Exercise aim: The lines from the top of the records below through the one containing "(534, 447) = (988, 517): orange" are to be transcribed exactly, and nothing else is to be added.

(Beginning of Data extracts)

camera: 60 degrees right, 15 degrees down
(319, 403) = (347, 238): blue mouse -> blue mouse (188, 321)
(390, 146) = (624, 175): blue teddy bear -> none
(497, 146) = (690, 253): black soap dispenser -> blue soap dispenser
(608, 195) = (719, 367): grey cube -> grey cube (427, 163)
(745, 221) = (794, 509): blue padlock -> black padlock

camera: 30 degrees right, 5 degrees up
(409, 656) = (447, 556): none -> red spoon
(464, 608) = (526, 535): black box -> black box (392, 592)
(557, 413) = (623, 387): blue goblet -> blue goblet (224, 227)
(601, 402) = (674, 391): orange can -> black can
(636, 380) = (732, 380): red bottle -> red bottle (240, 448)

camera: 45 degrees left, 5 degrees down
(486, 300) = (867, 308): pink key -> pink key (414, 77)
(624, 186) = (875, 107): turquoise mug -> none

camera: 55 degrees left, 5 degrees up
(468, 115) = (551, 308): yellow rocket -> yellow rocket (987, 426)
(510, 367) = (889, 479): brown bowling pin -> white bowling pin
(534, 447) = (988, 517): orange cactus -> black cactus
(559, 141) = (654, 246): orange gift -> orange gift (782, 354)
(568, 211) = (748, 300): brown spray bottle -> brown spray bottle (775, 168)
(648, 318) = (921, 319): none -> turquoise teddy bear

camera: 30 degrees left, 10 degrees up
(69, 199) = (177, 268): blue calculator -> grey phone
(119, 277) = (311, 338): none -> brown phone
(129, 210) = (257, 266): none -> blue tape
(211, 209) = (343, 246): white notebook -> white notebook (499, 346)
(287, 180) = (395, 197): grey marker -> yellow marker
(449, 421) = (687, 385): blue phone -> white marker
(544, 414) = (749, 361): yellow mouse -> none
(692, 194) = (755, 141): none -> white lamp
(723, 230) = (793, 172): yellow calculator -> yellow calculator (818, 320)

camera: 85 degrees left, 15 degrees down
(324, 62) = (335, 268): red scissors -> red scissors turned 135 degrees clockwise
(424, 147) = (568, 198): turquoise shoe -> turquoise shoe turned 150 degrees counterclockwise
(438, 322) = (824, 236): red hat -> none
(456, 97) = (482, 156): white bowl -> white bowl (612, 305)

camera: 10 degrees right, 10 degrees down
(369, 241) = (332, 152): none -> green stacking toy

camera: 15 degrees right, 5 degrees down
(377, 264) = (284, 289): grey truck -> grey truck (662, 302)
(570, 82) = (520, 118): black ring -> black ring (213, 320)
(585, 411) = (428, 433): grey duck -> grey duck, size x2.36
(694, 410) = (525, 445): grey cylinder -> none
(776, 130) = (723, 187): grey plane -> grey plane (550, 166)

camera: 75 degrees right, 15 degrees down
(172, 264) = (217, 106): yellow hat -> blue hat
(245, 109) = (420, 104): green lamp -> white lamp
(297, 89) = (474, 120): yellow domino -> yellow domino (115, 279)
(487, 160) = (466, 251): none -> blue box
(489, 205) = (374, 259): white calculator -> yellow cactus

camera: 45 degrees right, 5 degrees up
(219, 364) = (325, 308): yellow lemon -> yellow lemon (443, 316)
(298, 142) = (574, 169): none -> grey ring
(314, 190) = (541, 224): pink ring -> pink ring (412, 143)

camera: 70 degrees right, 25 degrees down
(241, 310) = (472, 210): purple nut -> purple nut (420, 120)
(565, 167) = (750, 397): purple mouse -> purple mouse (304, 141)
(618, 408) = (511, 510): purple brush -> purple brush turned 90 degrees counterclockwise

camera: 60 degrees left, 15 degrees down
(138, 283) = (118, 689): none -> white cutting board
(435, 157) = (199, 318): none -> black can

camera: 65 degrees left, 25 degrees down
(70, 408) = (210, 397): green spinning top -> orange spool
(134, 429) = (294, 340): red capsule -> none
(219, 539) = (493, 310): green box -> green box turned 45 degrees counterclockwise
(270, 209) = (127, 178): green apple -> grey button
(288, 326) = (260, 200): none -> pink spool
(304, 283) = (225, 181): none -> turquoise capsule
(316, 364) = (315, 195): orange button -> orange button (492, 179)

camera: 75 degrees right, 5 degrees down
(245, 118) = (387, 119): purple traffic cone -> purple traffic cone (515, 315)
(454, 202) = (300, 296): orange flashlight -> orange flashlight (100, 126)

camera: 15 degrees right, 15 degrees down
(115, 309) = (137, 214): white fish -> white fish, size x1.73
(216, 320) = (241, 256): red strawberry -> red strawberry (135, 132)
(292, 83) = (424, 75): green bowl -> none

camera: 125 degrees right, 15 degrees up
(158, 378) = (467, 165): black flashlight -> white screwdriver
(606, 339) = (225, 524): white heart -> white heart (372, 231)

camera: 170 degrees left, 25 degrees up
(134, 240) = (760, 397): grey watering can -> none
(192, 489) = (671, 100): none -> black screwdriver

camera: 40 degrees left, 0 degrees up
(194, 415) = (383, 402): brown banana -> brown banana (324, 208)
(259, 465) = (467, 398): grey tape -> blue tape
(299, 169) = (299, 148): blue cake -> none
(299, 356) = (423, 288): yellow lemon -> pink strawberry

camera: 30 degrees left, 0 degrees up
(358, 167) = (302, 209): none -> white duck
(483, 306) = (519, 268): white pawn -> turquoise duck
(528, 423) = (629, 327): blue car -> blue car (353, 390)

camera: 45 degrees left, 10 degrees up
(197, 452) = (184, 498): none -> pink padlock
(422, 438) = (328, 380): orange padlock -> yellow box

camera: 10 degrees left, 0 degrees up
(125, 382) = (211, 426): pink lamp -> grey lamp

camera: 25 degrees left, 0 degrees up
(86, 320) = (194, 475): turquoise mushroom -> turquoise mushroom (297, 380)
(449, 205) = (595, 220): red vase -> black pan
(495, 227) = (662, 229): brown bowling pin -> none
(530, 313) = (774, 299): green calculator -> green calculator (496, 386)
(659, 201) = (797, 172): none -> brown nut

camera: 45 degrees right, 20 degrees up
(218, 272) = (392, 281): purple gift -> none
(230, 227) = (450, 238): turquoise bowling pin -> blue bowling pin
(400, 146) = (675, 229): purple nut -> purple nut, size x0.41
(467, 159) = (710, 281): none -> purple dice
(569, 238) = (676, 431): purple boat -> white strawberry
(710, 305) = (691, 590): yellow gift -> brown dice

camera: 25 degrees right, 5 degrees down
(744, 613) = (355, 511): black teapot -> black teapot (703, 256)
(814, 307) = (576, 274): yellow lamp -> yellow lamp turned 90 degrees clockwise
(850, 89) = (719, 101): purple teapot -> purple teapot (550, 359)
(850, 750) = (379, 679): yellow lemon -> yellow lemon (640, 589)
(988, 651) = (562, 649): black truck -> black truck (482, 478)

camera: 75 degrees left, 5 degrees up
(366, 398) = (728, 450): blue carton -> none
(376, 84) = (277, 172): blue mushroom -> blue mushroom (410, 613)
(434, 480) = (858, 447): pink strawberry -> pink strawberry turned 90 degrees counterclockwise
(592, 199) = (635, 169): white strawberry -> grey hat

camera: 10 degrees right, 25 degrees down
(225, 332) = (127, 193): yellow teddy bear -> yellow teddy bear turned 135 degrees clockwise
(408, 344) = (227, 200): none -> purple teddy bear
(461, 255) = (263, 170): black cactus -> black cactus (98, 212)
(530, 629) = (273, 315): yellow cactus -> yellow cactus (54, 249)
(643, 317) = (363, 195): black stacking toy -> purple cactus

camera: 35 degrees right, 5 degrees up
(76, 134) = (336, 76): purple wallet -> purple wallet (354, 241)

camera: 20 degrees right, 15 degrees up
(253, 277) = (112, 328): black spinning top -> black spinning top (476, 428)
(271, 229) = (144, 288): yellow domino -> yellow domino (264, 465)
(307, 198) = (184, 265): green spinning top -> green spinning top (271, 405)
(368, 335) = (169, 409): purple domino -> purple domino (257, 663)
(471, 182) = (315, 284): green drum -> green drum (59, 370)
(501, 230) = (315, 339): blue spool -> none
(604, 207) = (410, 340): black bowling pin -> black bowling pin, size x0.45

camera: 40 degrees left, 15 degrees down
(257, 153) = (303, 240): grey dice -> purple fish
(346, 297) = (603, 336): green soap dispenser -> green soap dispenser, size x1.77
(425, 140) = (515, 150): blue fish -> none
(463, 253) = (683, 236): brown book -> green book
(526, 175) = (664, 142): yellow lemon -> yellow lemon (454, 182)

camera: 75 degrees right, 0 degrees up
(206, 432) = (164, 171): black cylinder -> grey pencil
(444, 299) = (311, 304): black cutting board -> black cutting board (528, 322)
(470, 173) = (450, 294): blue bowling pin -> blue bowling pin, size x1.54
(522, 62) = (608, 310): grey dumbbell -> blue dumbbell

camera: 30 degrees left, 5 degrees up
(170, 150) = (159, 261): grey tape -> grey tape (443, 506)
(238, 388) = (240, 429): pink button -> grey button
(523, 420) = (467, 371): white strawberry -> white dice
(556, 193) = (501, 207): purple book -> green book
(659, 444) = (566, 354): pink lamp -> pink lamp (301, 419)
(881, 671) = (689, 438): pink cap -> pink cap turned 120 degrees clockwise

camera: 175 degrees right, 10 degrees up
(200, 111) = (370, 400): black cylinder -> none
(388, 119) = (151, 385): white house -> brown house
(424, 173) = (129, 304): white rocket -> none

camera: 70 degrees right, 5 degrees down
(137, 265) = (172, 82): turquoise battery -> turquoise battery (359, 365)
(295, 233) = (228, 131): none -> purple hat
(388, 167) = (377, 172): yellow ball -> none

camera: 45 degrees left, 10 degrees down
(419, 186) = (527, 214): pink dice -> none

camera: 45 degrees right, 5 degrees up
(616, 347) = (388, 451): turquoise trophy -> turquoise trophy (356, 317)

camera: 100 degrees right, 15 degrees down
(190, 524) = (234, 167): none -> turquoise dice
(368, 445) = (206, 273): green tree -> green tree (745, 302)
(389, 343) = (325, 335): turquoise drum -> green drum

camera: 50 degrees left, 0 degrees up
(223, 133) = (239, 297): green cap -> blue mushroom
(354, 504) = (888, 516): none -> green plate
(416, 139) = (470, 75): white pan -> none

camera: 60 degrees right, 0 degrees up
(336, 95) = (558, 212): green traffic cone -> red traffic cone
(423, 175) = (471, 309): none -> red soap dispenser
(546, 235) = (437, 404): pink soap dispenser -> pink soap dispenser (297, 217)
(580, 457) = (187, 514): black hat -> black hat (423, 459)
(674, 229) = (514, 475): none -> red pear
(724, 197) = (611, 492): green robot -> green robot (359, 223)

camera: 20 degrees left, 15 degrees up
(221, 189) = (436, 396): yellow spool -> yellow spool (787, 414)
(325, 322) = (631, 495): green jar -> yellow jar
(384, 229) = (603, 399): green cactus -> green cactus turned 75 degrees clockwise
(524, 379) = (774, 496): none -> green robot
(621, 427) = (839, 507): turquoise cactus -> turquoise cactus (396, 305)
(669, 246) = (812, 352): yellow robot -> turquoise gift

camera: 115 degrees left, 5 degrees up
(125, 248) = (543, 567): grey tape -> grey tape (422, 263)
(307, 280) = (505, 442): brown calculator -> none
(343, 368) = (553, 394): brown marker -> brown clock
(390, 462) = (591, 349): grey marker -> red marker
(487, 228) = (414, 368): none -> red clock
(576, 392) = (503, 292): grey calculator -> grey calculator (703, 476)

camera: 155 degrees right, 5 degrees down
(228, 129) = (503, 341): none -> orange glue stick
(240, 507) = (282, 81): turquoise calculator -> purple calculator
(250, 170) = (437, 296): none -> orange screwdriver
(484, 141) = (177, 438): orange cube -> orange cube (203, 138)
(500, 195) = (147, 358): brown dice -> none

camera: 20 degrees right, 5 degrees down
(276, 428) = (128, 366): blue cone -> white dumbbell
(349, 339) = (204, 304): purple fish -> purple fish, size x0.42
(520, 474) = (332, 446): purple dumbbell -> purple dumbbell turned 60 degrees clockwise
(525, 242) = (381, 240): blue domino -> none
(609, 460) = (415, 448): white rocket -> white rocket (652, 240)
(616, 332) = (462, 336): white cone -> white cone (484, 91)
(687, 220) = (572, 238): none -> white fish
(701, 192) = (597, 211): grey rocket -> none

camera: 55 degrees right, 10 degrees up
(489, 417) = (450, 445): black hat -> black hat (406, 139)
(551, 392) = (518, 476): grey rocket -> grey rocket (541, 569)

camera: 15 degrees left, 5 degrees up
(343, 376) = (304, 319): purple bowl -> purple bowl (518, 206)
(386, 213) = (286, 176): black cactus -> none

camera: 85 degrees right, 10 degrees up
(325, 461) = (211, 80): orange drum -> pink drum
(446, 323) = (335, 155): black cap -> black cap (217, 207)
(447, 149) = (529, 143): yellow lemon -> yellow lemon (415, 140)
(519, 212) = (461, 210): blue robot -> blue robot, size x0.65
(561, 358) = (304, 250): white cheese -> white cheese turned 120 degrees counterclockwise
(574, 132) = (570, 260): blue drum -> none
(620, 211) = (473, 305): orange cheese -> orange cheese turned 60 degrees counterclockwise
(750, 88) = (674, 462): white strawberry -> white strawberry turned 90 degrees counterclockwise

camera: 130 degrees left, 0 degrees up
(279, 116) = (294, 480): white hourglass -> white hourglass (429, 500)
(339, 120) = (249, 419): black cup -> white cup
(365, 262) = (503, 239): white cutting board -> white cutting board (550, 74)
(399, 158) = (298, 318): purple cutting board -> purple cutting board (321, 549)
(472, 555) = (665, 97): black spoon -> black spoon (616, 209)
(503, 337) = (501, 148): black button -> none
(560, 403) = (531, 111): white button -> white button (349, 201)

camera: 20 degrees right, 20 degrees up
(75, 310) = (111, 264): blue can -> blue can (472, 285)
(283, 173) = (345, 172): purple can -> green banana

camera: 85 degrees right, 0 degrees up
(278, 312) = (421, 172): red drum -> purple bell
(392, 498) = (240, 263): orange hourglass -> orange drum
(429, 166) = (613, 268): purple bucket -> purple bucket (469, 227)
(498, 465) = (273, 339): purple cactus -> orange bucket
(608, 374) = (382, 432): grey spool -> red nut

(End of Data extracts)

Exercise response:
camera: 60 degrees right, 15 degrees down
(319, 403) = (347, 238): blue mouse -> blue mouse (188, 321)
(390, 146) = (624, 175): blue teddy bear -> none
(497, 146) = (690, 253): black soap dispenser -> blue soap dispenser
(608, 195) = (719, 367): grey cube -> grey cube (427, 163)
(745, 221) = (794, 509): blue padlock -> black padlock

camera: 30 degrees right, 5 degrees up
(409, 656) = (447, 556): none -> red spoon
(464, 608) = (526, 535): black box -> black box (392, 592)
(557, 413) = (623, 387): blue goblet -> blue goblet (224, 227)
(601, 402) = (674, 391): orange can -> black can
(636, 380) = (732, 380): red bottle -> red bottle (240, 448)

camera: 45 degrees left, 5 degrees down
(486, 300) = (867, 308): pink key -> pink key (414, 77)
(624, 186) = (875, 107): turquoise mug -> none

camera: 55 degrees left, 5 degrees up
(468, 115) = (551, 308): yellow rocket -> yellow rocket (987, 426)
(510, 367) = (889, 479): brown bowling pin -> white bowling pin
(534, 447) = (988, 517): orange cactus -> black cactus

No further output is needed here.